# Work instructions
Among the lines of this listing, determine how many contain the string "stroma". Answer with the number only.

# Information provided
◇ ◇ ◇ ◇

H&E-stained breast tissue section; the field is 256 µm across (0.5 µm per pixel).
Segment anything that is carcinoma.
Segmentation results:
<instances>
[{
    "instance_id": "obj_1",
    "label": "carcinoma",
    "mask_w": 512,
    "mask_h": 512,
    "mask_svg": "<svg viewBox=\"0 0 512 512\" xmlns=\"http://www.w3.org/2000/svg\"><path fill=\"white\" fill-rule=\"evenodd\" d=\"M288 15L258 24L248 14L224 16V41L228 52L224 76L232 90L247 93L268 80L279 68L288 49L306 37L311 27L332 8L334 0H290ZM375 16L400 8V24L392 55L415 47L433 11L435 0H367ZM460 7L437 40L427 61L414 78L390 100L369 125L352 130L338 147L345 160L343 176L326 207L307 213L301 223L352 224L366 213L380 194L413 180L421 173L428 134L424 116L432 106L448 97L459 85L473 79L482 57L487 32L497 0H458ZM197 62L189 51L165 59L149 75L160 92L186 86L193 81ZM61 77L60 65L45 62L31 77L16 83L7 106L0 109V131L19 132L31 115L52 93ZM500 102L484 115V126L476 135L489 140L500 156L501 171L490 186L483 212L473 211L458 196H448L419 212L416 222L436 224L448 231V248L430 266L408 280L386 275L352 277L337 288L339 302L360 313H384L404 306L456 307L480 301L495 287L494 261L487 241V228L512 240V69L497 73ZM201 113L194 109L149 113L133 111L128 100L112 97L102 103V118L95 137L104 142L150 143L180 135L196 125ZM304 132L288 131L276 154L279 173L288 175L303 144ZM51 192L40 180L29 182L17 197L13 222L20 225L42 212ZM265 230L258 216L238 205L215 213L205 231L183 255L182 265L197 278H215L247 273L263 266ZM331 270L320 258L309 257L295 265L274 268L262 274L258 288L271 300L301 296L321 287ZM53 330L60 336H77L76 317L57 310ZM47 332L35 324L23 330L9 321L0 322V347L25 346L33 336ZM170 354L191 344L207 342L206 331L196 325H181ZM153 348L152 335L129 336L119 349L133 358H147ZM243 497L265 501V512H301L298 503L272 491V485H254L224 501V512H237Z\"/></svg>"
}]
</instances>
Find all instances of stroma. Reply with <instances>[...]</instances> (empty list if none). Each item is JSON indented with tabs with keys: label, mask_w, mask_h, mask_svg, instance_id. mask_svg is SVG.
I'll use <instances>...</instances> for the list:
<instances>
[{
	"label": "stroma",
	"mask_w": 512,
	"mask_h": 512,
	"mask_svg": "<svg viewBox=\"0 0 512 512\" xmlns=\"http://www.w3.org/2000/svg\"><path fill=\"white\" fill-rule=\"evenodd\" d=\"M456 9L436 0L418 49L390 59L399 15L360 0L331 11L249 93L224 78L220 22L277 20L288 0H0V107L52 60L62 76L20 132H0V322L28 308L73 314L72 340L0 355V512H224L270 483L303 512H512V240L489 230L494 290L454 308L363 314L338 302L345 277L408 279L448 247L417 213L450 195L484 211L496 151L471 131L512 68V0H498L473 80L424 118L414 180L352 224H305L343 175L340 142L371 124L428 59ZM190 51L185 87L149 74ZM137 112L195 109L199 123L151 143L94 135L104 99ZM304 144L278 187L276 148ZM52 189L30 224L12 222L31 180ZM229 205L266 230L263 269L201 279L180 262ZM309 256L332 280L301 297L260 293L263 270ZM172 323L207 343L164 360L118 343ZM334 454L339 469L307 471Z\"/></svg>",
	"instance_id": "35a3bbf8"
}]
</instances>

◇ ◇ ◇ ◇

# Result for this task
2